> **What is needed**: Which lines of the records contain the word "scissors"? Copy each one.

┄┄┄┄┄┄┄┄┄┄

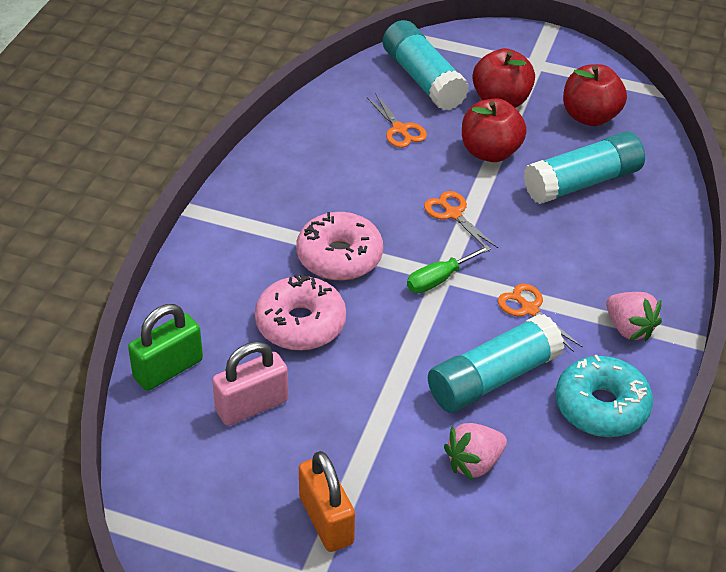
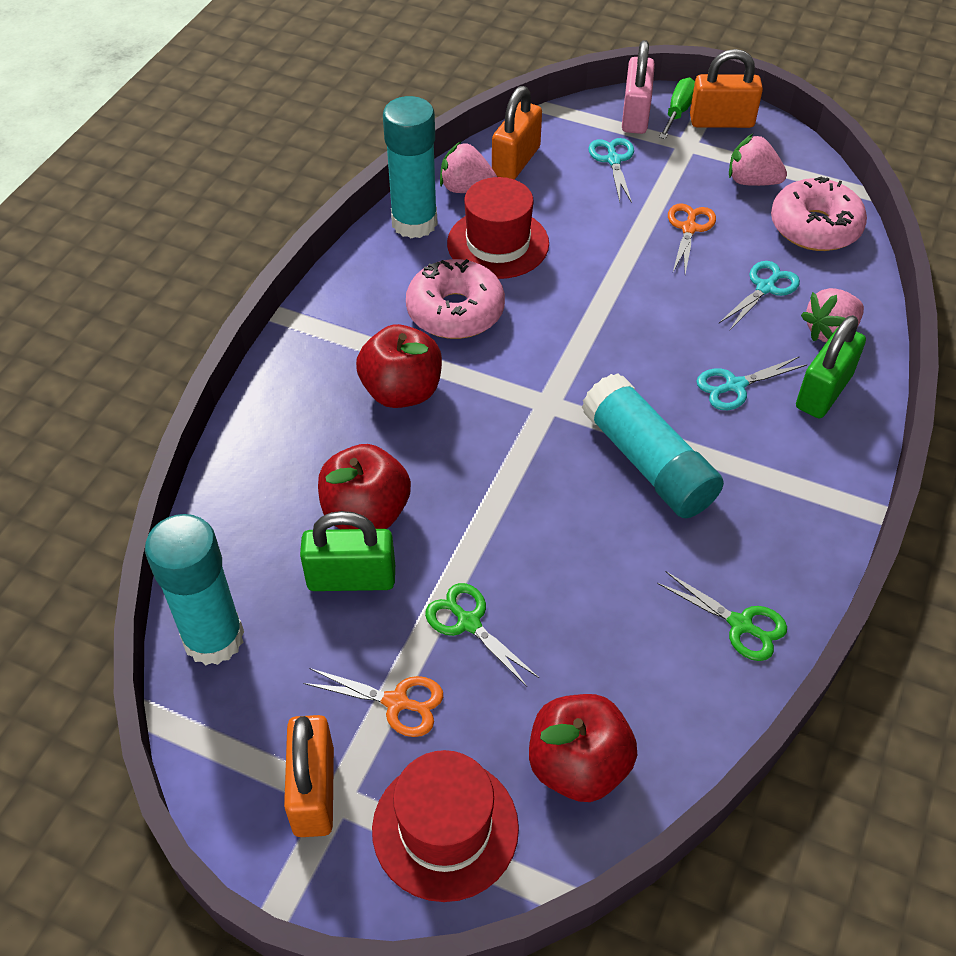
green padlock: 1 -> 2
green scissors: 0 -> 2
orange padlock: 1 -> 3
orange scissors: 3 -> 2
pink strawberry: 2 -> 3
red hat: 0 -> 2
turquoise donut: 1 -> 0
turquoise scissors: 0 -> 3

┄┄┄┄┄┄┄┄┄┄

> **The answer**:
green scissors: 0 -> 2
orange scissors: 3 -> 2
turquoise scissors: 0 -> 3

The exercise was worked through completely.